--- AIM OF THE EXERCISE ---
Take each line of the material that includes "none" and copy it.

--- INPUT RECORDS ---
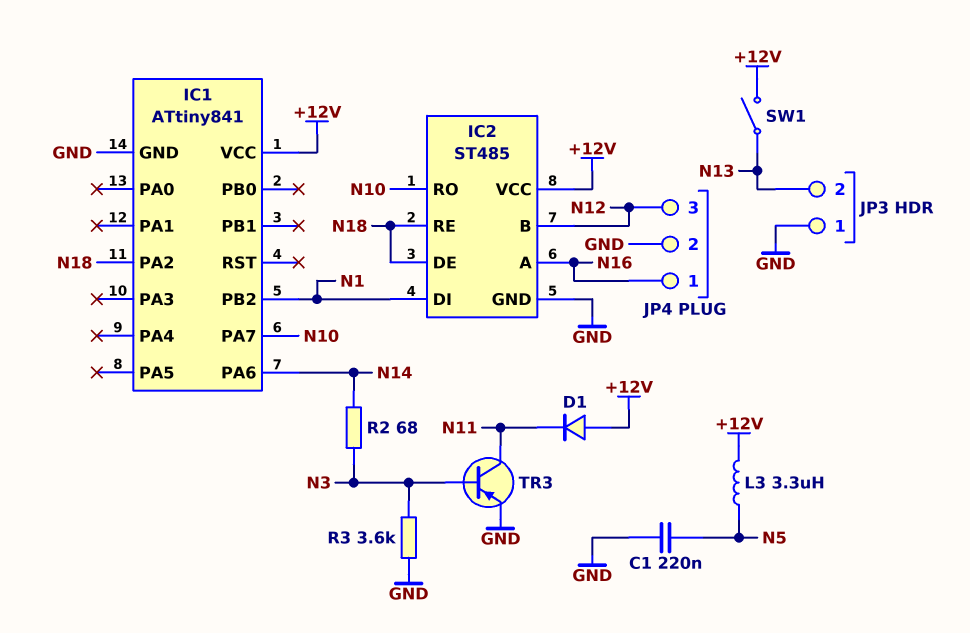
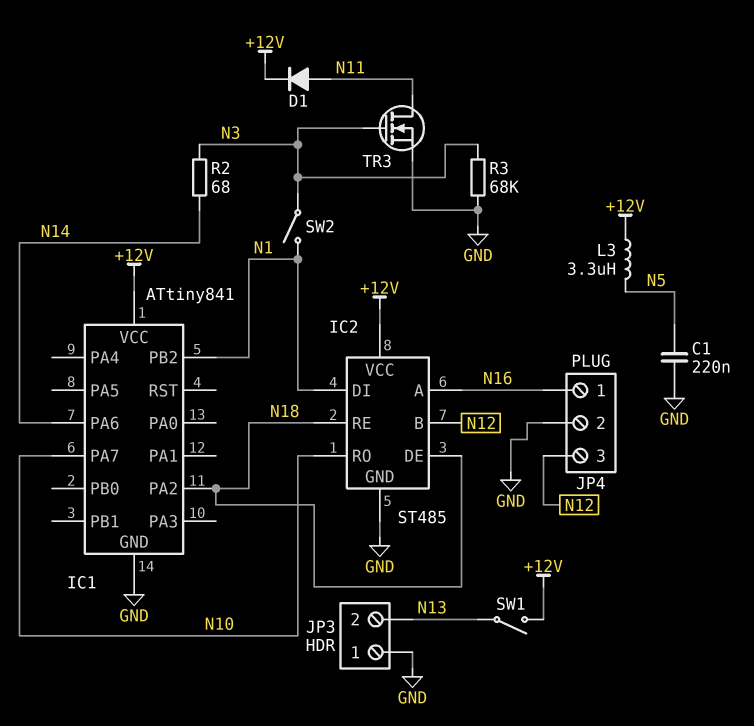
D1: diode (A +12V, K N11) -> diode (A N11, K +12V)
R3: 3.6k (GND, N3) -> 68k (GND, N3)
SW2: none -> switch (N1, N3)
TR3: PNP (B N3, C N11, E GND) -> NMOS (G N3, D N11, S GND)

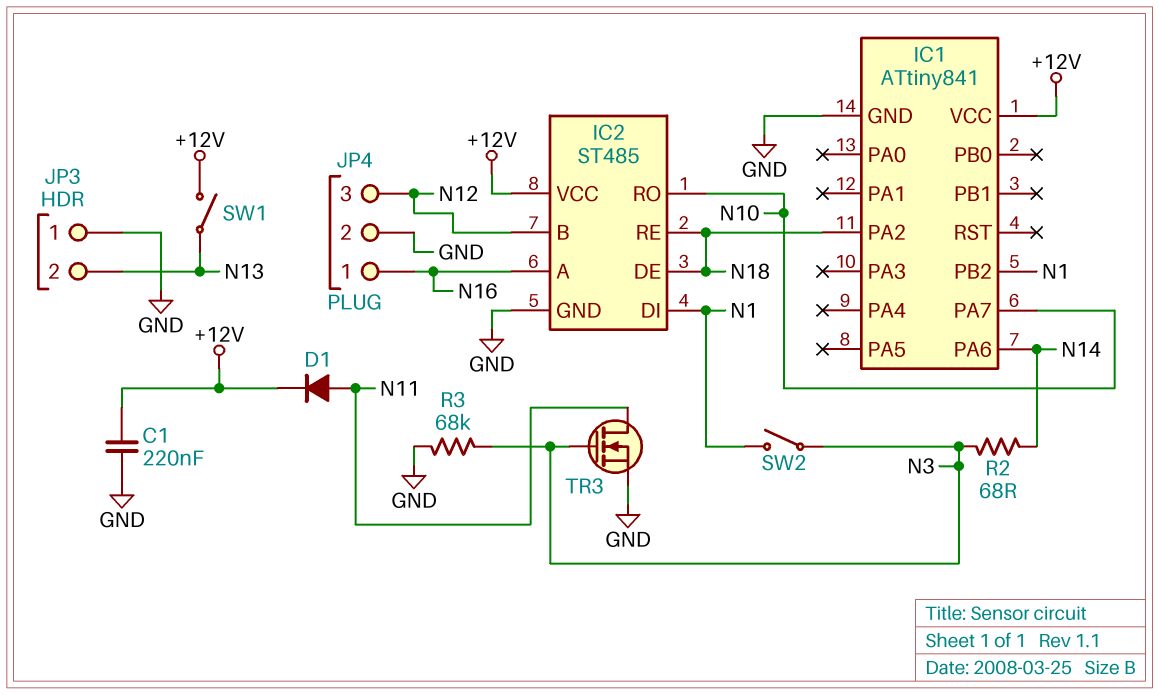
C1: 220nF (GND, N5) -> 220nF (+12V, GND)
L3: 3.3uH (+12V, N5) -> none

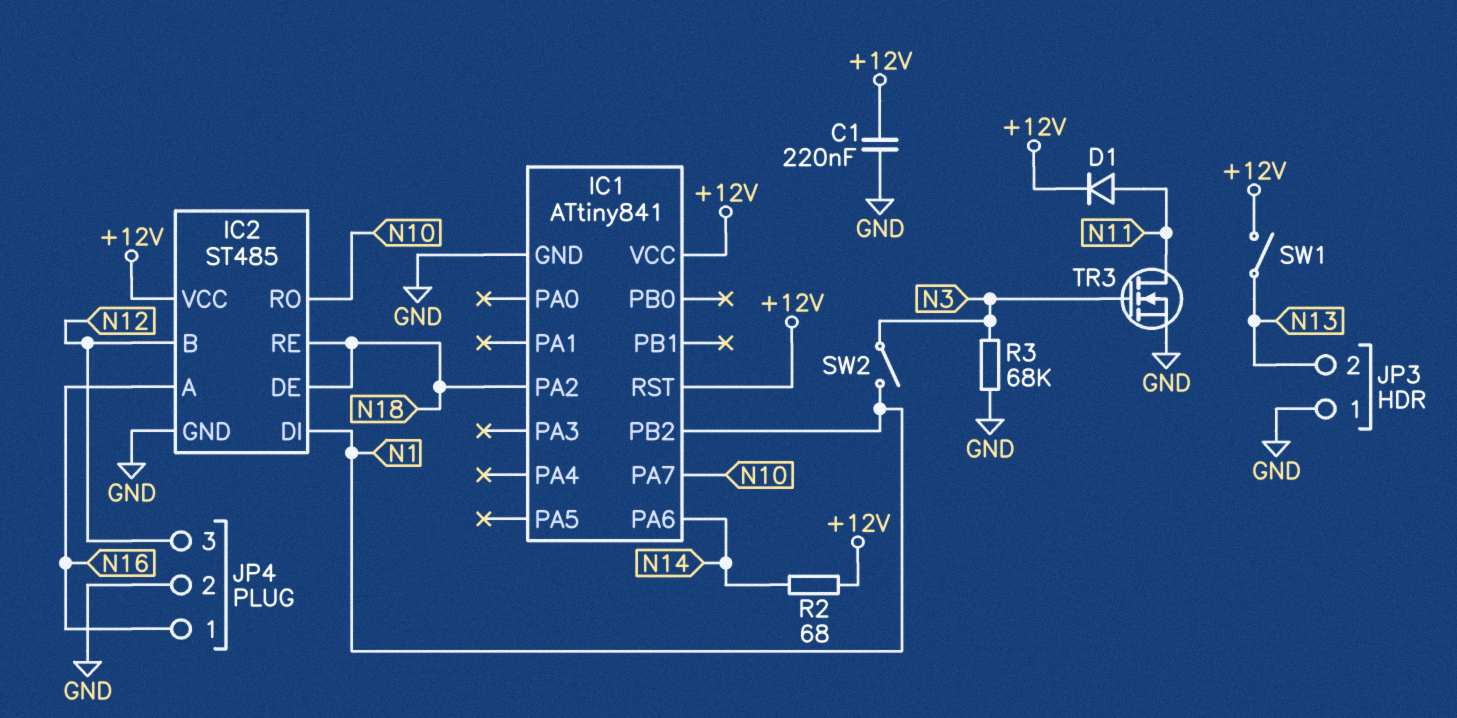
IC1 pin RST: none -> +12V
R2: 68 (N3, N14) -> 68 (+12V, N14)

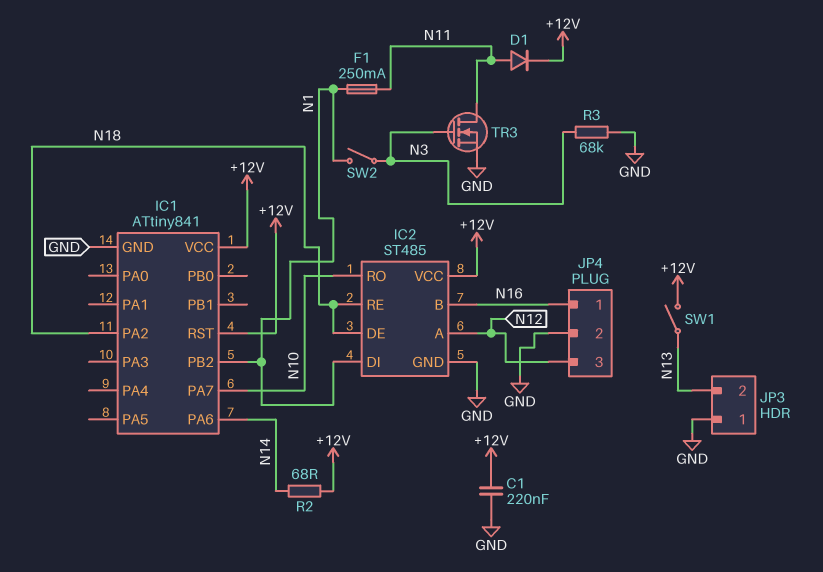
F1: none -> 250mA (N1, N11)
IC2 pin A: N16 -> N12
IC2 pin B: N12 -> N16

--- RESPONSE TO THIS EXERCISE ---
SW2: none -> switch (N1, N3)
L3: 3.3uH (+12V, N5) -> none
IC1 pin RST: none -> +12V
F1: none -> 250mA (N1, N11)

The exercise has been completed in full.